» **Problem to work on**
Output nothing but the line containing "L1: 1uH (NET17, NET26) -> none" and the lines after it through the end of the material below, each reproduced exactly.

» **Extracted entries**
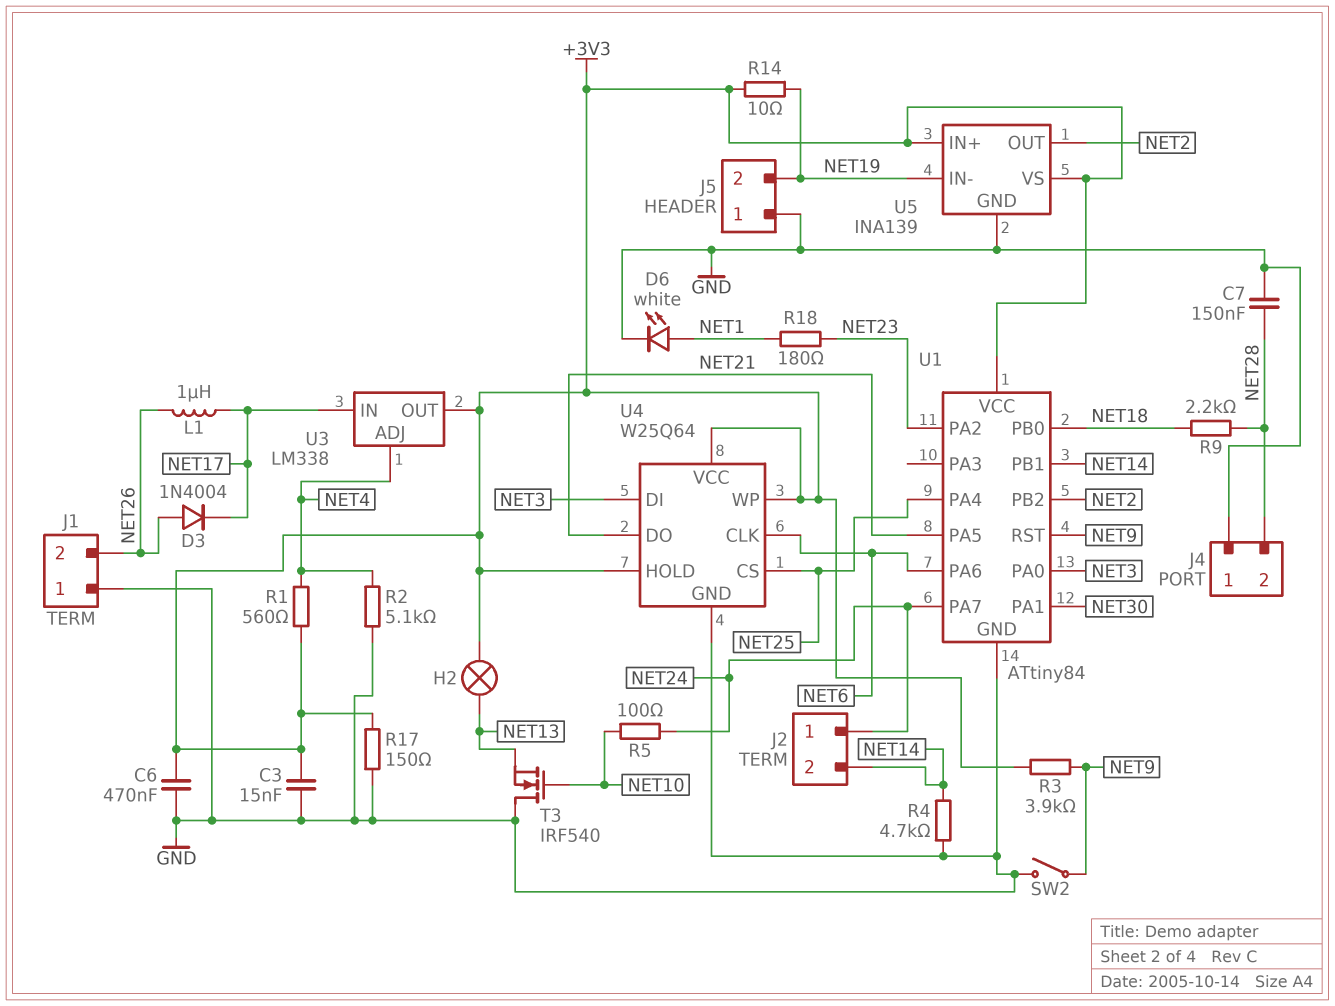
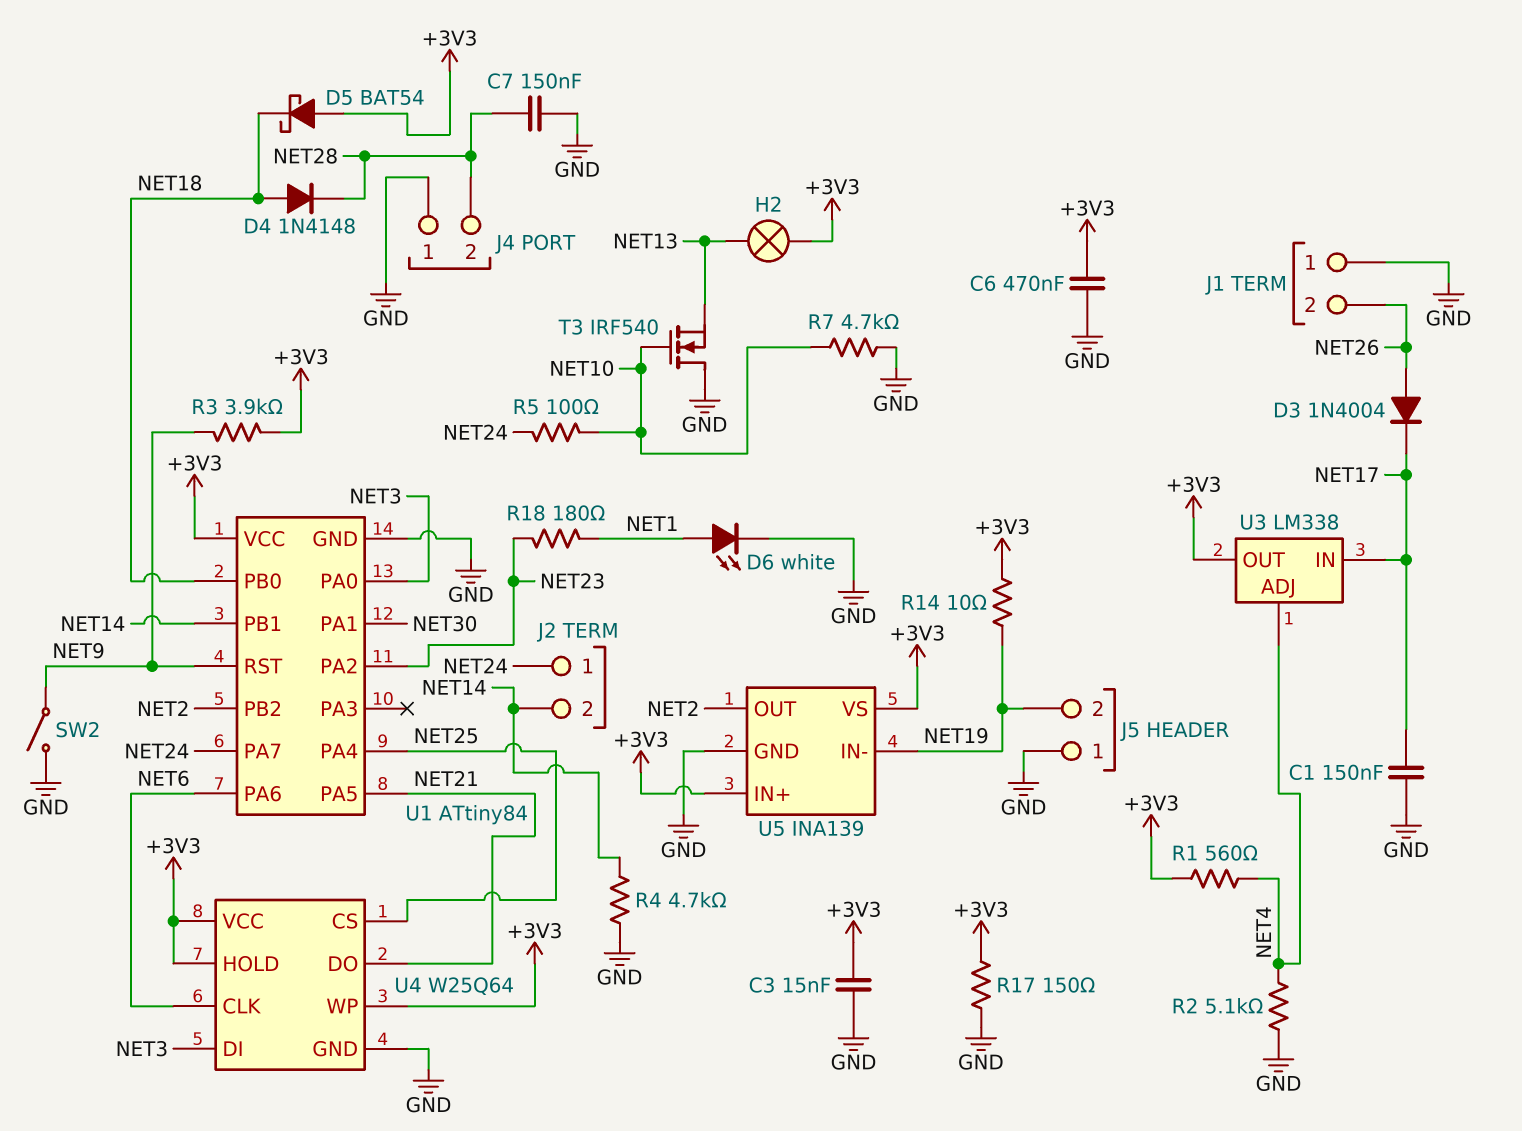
C1: none -> 150nF (GND, NET17)
D4: none -> diode 1N4148 (A NET18, K NET28)
D5: none -> schottky BAT54 (A +3V3, K NET18)
L1: 1uH (NET17, NET26) -> none
R7: none -> 4.7k (GND, NET10)
R9: 2.2k (NET18, NET28) -> none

» **Task answer**
L1: 1uH (NET17, NET26) -> none
R7: none -> 4.7k (GND, NET10)
R9: 2.2k (NET18, NET28) -> none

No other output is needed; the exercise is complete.